■ **DATA IN THIS EXERCISE**:
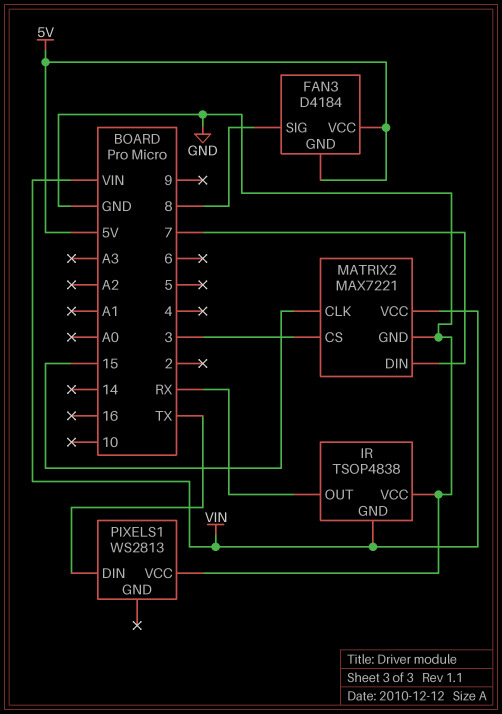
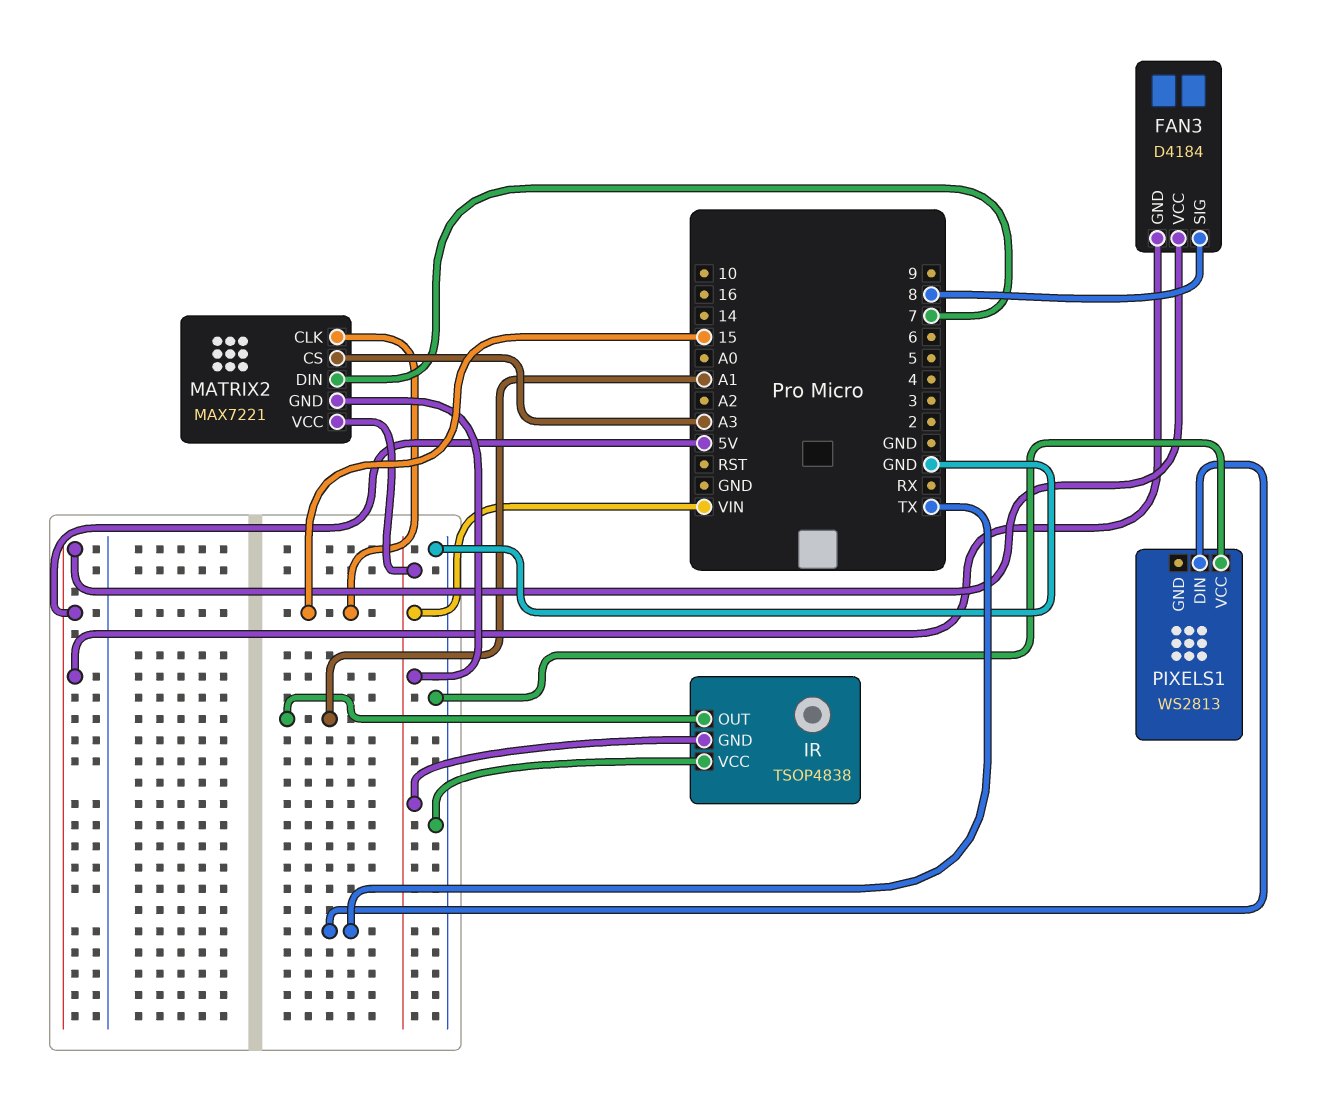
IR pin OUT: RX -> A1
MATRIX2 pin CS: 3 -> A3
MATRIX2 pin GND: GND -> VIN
...
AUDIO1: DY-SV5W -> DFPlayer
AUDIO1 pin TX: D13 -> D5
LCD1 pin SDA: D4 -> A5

■ **WORK REQUEST**: In the material above, transcribe exactly the lines beginning at the one with "IR pin OUT: RX -> A1" and ending at the one with "MATRIX2 pin GND: GND -> VIN", both included.

■ **EXERCISE RESPONSE**:
IR pin OUT: RX -> A1
MATRIX2 pin CS: 3 -> A3
MATRIX2 pin GND: GND -> VIN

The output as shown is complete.